## Set exercise
Reproduce the records below, replacing every occurrence of "West Germany" with "Germany" and leaving everything else unchanged.

## Data lines
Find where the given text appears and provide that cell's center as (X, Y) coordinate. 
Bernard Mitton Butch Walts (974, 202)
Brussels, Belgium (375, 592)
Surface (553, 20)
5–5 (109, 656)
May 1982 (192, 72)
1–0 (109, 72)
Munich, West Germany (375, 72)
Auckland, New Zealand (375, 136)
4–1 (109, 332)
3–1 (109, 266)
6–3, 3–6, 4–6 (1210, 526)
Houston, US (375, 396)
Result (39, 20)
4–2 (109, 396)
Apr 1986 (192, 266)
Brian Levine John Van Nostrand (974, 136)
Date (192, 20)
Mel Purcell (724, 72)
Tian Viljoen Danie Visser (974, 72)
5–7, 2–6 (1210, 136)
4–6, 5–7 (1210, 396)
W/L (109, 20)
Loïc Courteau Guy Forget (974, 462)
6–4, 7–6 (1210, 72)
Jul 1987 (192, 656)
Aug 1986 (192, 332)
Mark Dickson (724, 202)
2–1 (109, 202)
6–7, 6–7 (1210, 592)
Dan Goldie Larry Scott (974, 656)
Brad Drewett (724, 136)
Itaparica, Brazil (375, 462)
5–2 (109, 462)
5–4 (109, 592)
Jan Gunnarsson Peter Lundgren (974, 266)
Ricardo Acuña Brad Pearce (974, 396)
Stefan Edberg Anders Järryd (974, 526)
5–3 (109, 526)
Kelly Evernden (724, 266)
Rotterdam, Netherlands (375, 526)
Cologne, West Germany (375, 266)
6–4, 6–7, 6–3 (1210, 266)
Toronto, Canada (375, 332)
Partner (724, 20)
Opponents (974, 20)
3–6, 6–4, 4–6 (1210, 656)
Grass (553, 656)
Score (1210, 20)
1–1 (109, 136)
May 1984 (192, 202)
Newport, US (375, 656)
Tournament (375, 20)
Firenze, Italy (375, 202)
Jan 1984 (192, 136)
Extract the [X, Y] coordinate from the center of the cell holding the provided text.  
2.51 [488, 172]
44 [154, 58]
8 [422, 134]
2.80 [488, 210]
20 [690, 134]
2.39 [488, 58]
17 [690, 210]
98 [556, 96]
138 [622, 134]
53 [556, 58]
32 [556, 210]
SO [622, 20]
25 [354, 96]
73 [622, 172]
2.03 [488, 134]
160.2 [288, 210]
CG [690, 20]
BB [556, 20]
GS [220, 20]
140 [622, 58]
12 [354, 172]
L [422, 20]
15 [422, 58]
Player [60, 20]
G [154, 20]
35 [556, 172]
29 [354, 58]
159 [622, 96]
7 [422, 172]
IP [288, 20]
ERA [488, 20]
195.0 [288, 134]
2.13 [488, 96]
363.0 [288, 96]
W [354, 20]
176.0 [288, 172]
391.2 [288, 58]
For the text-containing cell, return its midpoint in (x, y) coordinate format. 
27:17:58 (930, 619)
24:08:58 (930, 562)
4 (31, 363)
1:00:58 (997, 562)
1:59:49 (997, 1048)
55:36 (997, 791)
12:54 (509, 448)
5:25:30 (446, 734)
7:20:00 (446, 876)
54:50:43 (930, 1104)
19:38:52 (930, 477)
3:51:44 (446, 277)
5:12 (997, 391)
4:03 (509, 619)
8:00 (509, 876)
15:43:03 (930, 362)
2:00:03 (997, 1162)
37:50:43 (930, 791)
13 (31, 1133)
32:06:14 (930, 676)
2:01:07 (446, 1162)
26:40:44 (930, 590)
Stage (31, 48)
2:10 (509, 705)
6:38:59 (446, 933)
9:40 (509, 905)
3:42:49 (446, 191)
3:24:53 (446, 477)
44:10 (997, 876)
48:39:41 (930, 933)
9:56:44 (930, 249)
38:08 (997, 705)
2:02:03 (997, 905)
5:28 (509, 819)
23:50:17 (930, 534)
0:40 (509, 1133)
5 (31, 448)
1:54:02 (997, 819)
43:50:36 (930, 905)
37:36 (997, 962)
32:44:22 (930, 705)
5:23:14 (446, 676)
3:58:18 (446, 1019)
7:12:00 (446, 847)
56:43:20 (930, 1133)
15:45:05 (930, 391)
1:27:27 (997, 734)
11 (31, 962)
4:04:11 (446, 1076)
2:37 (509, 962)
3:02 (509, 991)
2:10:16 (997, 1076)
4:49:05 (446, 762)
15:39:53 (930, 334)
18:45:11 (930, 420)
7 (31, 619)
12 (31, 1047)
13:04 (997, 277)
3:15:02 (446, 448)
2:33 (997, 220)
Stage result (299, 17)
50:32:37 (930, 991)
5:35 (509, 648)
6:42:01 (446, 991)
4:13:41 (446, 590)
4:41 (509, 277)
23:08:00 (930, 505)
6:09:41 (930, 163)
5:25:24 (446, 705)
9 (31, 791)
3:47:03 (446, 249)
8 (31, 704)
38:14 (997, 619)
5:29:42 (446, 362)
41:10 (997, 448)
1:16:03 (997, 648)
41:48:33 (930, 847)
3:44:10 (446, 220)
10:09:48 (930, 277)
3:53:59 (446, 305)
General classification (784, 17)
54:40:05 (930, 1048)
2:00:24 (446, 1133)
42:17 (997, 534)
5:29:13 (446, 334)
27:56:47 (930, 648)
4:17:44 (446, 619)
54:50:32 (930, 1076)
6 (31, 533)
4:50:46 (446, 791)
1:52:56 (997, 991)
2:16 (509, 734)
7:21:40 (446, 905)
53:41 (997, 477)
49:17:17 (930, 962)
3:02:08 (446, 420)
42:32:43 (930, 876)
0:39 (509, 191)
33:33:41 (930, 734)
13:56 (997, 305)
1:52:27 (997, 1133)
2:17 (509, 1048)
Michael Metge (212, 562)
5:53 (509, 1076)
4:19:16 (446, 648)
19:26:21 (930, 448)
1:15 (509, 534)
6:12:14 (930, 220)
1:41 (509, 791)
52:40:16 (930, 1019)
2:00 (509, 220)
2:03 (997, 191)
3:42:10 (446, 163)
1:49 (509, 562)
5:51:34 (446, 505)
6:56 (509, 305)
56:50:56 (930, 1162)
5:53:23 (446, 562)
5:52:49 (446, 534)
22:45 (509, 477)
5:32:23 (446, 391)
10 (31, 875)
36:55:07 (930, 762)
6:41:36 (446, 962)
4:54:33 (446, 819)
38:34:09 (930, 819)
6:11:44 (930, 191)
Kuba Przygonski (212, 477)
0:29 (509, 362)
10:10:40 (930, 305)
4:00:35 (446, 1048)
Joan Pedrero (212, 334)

## Finished exercise
Find where the given text appears and provide that cell's center as (X, Y) coordinate. 
Bernard Mitton Butch Walts (974, 202)
Brussels, Belgium (375, 592)
Surface (553, 20)
5–5 (109, 656)
May 1982 (192, 72)
1–0 (109, 72)
Munich, Germany (375, 72)
Auckland, New Zealand (375, 136)
4–1 (109, 332)
3–1 (109, 266)
6–3, 3–6, 4–6 (1210, 526)
Houston, US (375, 396)
Result (39, 20)
4–2 (109, 396)
Apr 1986 (192, 266)
Brian Levine John Van Nostrand (974, 136)
Date (192, 20)
Mel Purcell (724, 72)
Tian Viljoen Danie Visser (974, 72)
5–7, 2–6 (1210, 136)
4–6, 5–7 (1210, 396)
W/L (109, 20)
Loïc Courteau Guy Forget (974, 462)
6–4, 7–6 (1210, 72)
Jul 1987 (192, 656)
Aug 1986 (192, 332)
Mark Dickson (724, 202)
2–1 (109, 202)
6–7, 6–7 (1210, 592)
Dan Goldie Larry Scott (974, 656)
Brad Drewett (724, 136)
Itaparica, Brazil (375, 462)
5–2 (109, 462)
5–4 (109, 592)
Jan Gunnarsson Peter Lundgren (974, 266)
Ricardo Acuña Brad Pearce (974, 396)
Stefan Edberg Anders Järryd (974, 526)
5–3 (109, 526)
Kelly Evernden (724, 266)
Rotterdam, Netherlands (375, 526)
Cologne, Germany (375, 266)
6–4, 6–7, 6–3 (1210, 266)
Toronto, Canada (375, 332)
Partner (724, 20)
Opponents (974, 20)
3–6, 6–4, 4–6 (1210, 656)
Grass (553, 656)
Score (1210, 20)
1–1 (109, 136)
May 1984 (192, 202)
Newport, US (375, 656)
Tournament (375, 20)
Firenze, Italy (375, 202)
Jan 1984 (192, 136)
Extract the [X, Y] coordinate from the center of the cell holding the provided text.  
2.51 [488, 172]
44 [154, 58]
8 [422, 134]
2.80 [488, 210]
20 [690, 134]
2.39 [488, 58]
17 [690, 210]
98 [556, 96]
138 [622, 134]
53 [556, 58]
32 [556, 210]
SO [622, 20]
25 [354, 96]
73 [622, 172]
2.03 [488, 134]
160.2 [288, 210]
CG [690, 20]
BB [556, 20]
GS [220, 20]
140 [622, 58]
12 [354, 172]
L [422, 20]
15 [422, 58]
Player [60, 20]
G [154, 20]
35 [556, 172]
29 [354, 58]
159 [622, 96]
7 [422, 172]
IP [288, 20]
ERA [488, 20]
195.0 [288, 134]
2.13 [488, 96]
363.0 [288, 96]
W [354, 20]
176.0 [288, 172]
391.2 [288, 58]
For the text-containing cell, return its midpoint in (x, y) coordinate format. 
27:17:58 (930, 619)
24:08:58 (930, 562)
4 (31, 363)
1:00:58 (997, 562)
1:59:49 (997, 1048)
55:36 (997, 791)
12:54 (509, 448)
5:25:30 (446, 734)
7:20:00 (446, 876)
54:50:43 (930, 1104)
19:38:52 (930, 477)
3:51:44 (446, 277)
5:12 (997, 391)
4:03 (509, 619)
8:00 (509, 876)
15:43:03 (930, 362)
2:00:03 (997, 1162)
37:50:43 (930, 791)
13 (31, 1133)
32:06:14 (930, 676)
2:01:07 (446, 1162)
26:40:44 (930, 590)
Stage (31, 48)
2:10 (509, 705)
6:38:59 (446, 933)
9:40 (509, 905)
3:42:49 (446, 191)
3:24:53 (446, 477)
44:10 (997, 876)
48:39:41 (930, 933)
9:56:44 (930, 249)
38:08 (997, 705)
2:02:03 (997, 905)
5:28 (509, 819)
23:50:17 (930, 534)
0:40 (509, 1133)
5 (31, 448)
1:54:02 (997, 819)
43:50:36 (930, 905)
37:36 (997, 962)
32:44:22 (930, 705)
5:23:14 (446, 676)
3:58:18 (446, 1019)
7:12:00 (446, 847)
56:43:20 (930, 1133)
15:45:05 (930, 391)
1:27:27 (997, 734)
11 (31, 962)
4:04:11 (446, 1076)
2:37 (509, 962)
3:02 (509, 991)
2:10:16 (997, 1076)
4:49:05 (446, 762)
15:39:53 (930, 334)
18:45:11 (930, 420)
7 (31, 619)
12 (31, 1047)
13:04 (997, 277)
3:15:02 (446, 448)
2:33 (997, 220)
Stage result (299, 17)
50:32:37 (930, 991)
5:35 (509, 648)
6:42:01 (446, 991)
4:13:41 (446, 590)
4:41 (509, 277)
23:08:00 (930, 505)
6:09:41 (930, 163)
5:25:24 (446, 705)
9 (31, 791)
3:47:03 (446, 249)
8 (31, 704)
38:14 (997, 619)
5:29:42 (446, 362)
41:10 (997, 448)
1:16:03 (997, 648)
41:48:33 (930, 847)
3:44:10 (446, 220)
10:09:48 (930, 277)
3:53:59 (446, 305)
General classification (784, 17)
54:40:05 (930, 1048)
2:00:24 (446, 1133)
42:17 (997, 534)
5:29:13 (446, 334)
27:56:47 (930, 648)
4:17:44 (446, 619)
54:50:32 (930, 1076)
6 (31, 533)
4:50:46 (446, 791)
1:52:56 (997, 991)
2:16 (509, 734)
7:21:40 (446, 905)
53:41 (997, 477)
49:17:17 (930, 962)
3:02:08 (446, 420)
42:32:43 (930, 876)
0:39 (509, 191)
33:33:41 (930, 734)
13:56 (997, 305)
1:52:27 (997, 1133)
2:17 (509, 1048)
Michael Metge (212, 562)
5:53 (509, 1076)
4:19:16 (446, 648)
19:26:21 (930, 448)
1:15 (509, 534)
6:12:14 (930, 220)
1:41 (509, 791)
52:40:16 (930, 1019)
2:00 (509, 220)
2:03 (997, 191)
3:42:10 (446, 163)
1:49 (509, 562)
5:51:34 (446, 505)
6:56 (509, 305)
56:50:56 (930, 1162)
5:53:23 (446, 562)
5:52:49 (446, 534)
22:45 (509, 477)
5:32:23 (446, 391)
10 (31, 875)
36:55:07 (930, 762)
6:41:36 (446, 962)
4:54:33 (446, 819)
38:34:09 (930, 819)
6:11:44 (930, 191)
Kuba Przygonski (212, 477)
0:29 (509, 362)
10:10:40 (930, 305)
4:00:35 (446, 1048)
Joan Pedrero (212, 334)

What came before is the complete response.